* _Problem to work on_:
Write each line of the material exactly as given, from the top through the line that contains "first_place: [698, 124]", and omit all pictures.

* _Information given_:

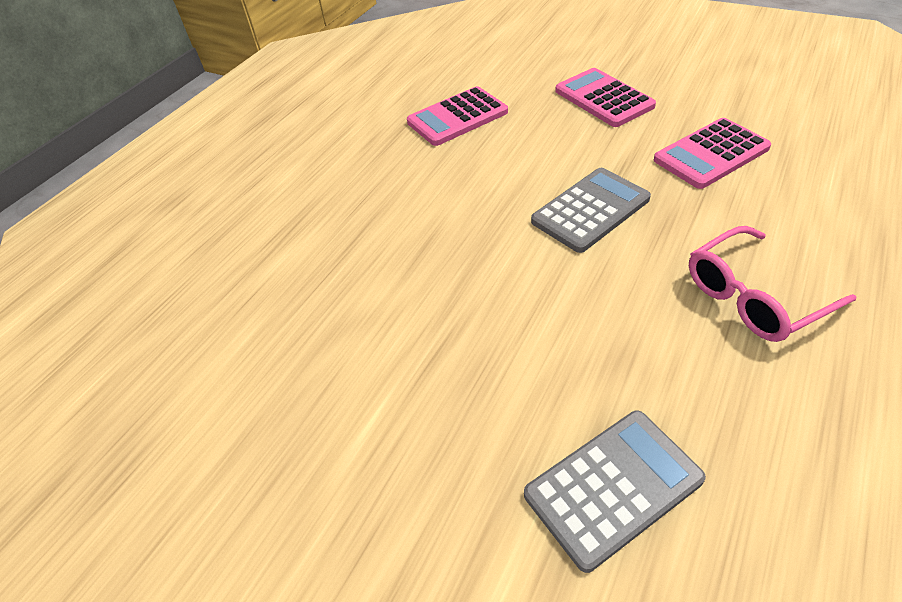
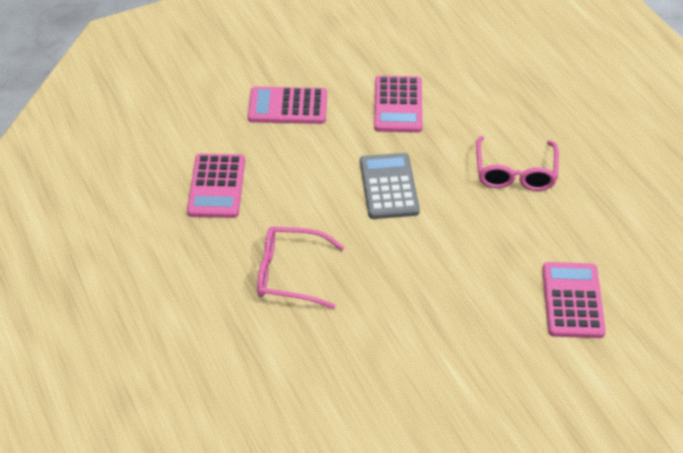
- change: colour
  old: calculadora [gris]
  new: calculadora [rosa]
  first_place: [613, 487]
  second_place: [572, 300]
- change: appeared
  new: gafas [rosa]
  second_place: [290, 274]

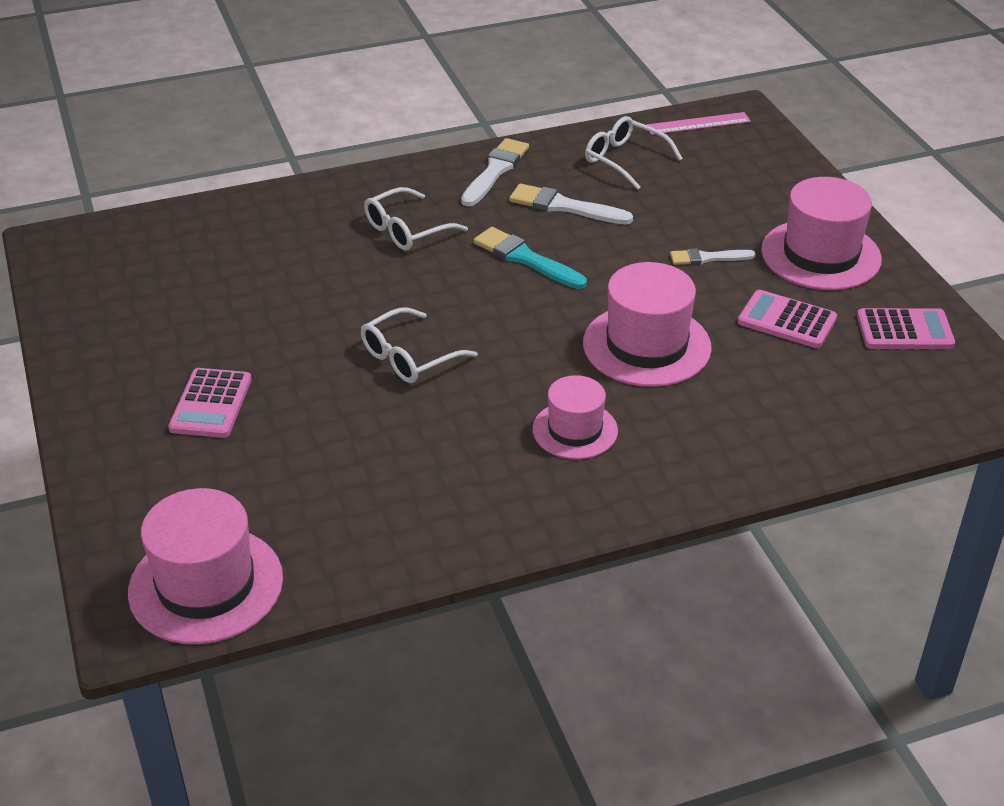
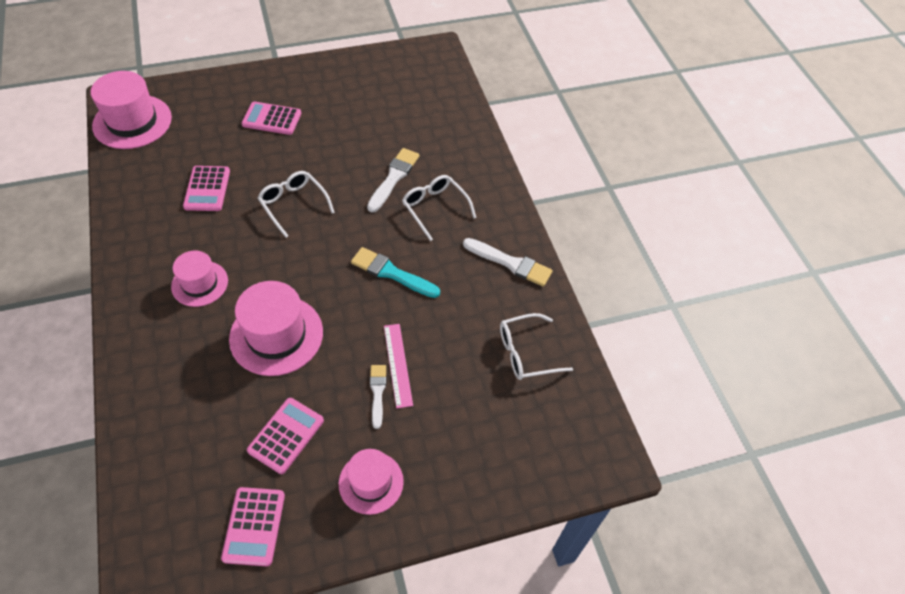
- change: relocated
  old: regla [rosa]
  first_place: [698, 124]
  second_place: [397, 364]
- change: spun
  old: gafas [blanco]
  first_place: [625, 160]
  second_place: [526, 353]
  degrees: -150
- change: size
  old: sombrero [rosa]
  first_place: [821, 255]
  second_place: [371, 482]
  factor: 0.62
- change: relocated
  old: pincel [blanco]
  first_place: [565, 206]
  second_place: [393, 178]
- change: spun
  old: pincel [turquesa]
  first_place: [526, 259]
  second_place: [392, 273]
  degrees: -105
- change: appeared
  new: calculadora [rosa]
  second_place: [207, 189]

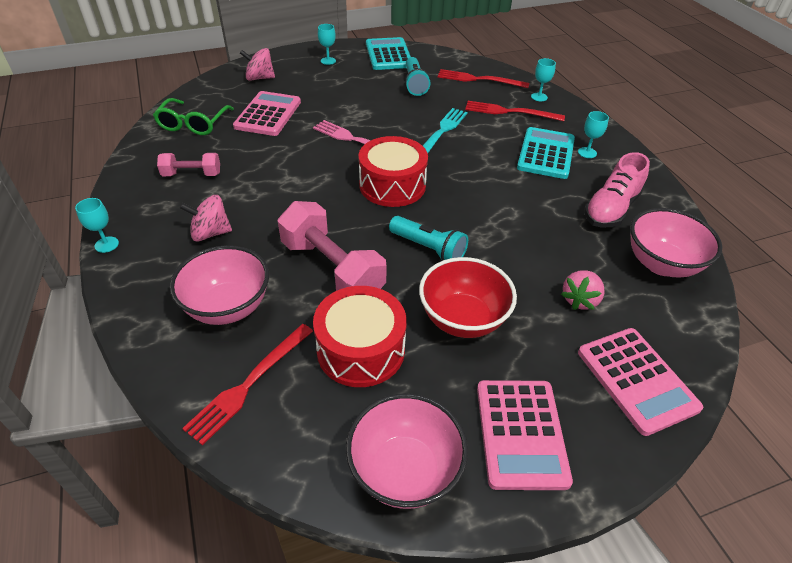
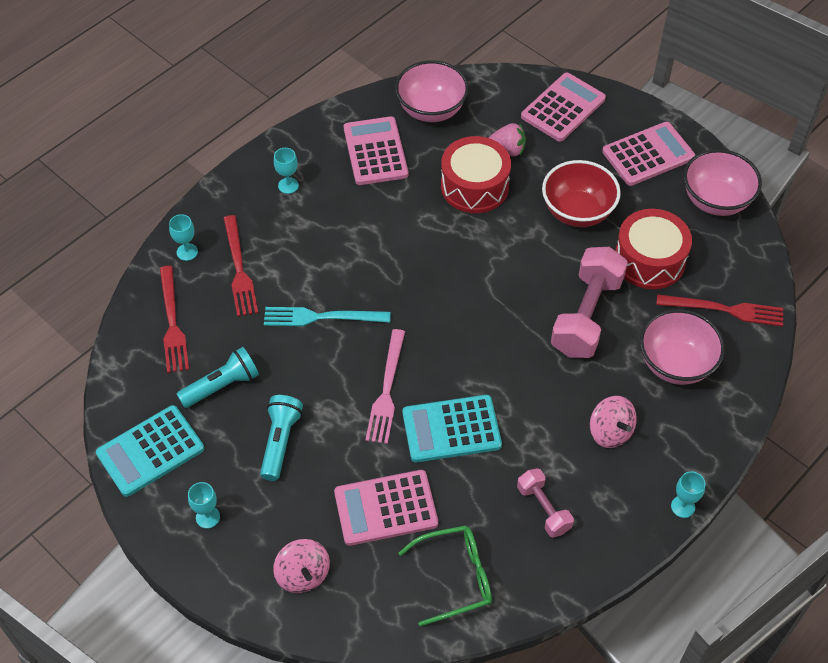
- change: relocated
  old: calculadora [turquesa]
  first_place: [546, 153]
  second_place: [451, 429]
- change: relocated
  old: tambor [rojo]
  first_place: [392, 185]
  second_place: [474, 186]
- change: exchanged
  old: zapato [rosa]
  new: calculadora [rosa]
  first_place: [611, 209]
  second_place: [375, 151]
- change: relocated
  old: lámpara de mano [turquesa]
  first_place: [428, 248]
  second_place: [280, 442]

* _Answer area_:
- change: colour
  old: calculadora [gris]
  new: calculadora [rosa]
  first_place: [613, 487]
  second_place: [572, 300]
- change: appeared
  new: gafas [rosa]
  second_place: [290, 274]

- change: relocated
  old: regla [rosa]
  first_place: [698, 124]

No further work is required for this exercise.